Collected data entries
============================================================
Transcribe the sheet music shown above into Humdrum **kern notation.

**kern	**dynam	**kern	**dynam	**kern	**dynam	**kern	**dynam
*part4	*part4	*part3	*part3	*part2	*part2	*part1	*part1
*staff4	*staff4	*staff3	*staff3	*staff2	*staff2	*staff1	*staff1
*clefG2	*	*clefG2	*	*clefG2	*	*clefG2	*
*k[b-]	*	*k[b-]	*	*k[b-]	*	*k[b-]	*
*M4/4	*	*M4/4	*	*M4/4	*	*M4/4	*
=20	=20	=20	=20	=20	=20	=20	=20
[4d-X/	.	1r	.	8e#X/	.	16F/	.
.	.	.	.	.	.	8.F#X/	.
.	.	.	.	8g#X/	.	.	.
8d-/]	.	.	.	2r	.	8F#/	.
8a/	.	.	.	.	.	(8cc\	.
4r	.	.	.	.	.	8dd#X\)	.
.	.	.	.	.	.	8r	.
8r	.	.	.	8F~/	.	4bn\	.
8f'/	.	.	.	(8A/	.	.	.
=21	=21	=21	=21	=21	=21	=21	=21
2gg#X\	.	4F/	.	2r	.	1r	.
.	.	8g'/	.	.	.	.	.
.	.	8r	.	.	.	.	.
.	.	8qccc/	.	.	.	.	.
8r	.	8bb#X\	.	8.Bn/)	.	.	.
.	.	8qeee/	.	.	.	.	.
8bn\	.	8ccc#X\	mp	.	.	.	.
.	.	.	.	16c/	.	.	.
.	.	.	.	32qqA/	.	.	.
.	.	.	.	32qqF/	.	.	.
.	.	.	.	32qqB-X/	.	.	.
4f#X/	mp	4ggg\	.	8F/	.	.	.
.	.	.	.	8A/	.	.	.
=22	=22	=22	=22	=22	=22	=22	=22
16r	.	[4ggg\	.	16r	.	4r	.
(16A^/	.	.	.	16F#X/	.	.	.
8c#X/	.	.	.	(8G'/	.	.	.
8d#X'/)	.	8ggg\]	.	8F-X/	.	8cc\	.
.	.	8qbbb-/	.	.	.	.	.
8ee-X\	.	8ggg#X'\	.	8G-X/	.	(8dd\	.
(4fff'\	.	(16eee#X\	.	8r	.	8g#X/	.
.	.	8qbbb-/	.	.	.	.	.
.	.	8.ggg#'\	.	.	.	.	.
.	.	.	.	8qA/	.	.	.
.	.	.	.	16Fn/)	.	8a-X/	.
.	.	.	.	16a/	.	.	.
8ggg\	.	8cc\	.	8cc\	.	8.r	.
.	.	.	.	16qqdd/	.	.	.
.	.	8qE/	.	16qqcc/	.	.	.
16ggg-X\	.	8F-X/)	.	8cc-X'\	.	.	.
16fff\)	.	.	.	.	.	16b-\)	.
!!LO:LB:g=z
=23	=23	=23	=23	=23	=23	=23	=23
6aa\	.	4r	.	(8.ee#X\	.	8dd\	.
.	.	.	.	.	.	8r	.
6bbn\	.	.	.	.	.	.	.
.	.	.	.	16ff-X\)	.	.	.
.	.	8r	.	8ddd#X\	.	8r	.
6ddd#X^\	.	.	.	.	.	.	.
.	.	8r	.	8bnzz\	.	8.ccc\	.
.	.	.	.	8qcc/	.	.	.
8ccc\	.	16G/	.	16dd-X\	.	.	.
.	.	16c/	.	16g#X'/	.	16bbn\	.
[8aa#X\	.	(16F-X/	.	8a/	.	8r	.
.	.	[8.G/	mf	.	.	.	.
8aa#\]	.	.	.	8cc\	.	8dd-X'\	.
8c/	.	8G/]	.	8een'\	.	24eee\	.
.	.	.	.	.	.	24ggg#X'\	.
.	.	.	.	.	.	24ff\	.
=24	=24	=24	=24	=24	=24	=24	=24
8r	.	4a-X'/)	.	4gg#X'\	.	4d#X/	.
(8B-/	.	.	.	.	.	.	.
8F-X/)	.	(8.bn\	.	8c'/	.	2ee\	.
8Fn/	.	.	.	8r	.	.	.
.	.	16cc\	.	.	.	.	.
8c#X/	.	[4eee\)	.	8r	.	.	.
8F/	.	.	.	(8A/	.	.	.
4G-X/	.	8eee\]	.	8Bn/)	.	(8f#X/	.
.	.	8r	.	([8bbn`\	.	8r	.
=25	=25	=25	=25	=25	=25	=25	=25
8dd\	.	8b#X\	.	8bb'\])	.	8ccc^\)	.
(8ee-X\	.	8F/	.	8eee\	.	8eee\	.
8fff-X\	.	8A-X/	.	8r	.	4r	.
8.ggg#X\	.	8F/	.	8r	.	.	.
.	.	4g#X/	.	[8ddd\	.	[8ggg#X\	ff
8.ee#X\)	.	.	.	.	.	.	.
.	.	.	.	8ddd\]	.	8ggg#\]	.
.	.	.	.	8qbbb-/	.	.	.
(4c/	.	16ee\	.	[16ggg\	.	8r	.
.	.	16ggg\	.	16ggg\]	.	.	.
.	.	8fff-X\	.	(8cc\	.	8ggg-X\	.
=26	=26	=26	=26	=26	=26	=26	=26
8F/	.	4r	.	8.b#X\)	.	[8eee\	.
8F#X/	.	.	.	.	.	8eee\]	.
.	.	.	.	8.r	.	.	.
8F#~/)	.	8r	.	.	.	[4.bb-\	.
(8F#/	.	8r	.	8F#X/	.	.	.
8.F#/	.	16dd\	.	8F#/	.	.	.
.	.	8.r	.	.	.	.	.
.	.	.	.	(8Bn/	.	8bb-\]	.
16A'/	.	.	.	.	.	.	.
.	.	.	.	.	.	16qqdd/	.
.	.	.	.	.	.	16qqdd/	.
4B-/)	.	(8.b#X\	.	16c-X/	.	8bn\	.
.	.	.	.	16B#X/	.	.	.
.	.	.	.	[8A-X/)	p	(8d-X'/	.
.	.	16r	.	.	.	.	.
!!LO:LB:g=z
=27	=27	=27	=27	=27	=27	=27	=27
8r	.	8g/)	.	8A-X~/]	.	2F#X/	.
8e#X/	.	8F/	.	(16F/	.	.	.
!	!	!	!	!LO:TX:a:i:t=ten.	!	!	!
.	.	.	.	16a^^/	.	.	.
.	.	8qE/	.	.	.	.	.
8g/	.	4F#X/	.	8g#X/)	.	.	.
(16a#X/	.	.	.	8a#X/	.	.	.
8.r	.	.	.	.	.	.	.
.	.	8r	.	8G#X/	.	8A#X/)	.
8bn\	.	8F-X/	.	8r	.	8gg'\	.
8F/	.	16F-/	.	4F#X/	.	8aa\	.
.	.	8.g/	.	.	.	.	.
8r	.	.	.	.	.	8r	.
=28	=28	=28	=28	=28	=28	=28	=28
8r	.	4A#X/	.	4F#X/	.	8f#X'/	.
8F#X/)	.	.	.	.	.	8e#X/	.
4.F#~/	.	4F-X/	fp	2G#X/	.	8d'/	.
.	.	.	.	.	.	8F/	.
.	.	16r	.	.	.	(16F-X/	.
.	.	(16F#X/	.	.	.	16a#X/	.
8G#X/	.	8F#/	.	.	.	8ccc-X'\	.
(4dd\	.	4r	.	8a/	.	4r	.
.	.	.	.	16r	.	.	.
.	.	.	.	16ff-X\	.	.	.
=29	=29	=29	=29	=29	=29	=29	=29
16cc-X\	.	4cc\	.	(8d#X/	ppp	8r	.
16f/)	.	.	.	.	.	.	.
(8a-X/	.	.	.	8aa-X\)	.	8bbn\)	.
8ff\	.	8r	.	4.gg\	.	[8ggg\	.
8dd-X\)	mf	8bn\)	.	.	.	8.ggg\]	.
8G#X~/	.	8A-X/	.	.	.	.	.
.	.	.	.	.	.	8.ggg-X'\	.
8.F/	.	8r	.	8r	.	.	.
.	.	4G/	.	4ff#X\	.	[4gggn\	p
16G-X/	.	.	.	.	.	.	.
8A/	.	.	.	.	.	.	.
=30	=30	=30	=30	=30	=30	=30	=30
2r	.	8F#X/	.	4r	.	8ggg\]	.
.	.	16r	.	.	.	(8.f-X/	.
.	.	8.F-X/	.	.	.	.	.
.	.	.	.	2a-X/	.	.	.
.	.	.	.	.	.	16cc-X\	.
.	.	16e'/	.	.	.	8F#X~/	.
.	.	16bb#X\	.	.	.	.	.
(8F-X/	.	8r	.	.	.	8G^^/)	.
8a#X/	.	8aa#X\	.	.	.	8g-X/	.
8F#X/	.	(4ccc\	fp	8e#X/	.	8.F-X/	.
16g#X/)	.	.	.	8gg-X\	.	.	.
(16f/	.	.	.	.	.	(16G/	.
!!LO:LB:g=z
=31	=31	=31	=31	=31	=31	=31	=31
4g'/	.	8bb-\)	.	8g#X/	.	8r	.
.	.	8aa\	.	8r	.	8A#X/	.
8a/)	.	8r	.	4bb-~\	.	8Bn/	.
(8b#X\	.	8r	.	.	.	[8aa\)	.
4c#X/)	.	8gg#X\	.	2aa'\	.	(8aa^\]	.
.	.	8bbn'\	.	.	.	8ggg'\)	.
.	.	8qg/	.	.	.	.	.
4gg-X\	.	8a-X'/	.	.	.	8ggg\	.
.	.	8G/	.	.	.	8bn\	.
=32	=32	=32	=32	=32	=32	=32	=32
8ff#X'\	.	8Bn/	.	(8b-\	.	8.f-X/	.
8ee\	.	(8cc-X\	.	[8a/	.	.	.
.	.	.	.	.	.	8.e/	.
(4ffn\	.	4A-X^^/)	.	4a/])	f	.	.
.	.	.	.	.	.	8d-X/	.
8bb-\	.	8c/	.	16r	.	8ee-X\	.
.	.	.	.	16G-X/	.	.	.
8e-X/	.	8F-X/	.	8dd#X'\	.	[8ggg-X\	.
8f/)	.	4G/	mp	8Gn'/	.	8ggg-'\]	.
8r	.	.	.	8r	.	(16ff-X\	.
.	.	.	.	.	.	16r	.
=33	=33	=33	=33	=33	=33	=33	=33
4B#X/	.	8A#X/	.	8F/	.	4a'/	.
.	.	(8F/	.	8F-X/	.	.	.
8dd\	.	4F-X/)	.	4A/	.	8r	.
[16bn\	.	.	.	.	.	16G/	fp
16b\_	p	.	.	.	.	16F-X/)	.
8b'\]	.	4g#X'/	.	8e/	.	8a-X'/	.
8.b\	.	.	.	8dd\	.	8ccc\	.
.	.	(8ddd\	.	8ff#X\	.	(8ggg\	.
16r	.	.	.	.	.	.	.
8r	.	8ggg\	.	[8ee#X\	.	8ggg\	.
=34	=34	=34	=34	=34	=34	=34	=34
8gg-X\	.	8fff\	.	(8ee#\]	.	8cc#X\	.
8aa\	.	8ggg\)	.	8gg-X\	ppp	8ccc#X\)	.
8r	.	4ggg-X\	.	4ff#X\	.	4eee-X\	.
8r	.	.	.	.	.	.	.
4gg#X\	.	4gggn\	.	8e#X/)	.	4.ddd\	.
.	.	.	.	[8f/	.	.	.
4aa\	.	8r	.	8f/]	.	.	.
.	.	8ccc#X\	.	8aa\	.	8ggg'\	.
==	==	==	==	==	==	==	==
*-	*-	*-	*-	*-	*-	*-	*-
============================================================
■ EXERCISE DIRECTIONS ■
Show each line in the material above that contains the string "kern", copied in full.

■ ANSWER IN FULL ■
Transcribe the sheet music shown above into Humdrum **kern notation.
**kern	**dynam	**kern	**dynam	**kern	**dynam	**kern	**dynam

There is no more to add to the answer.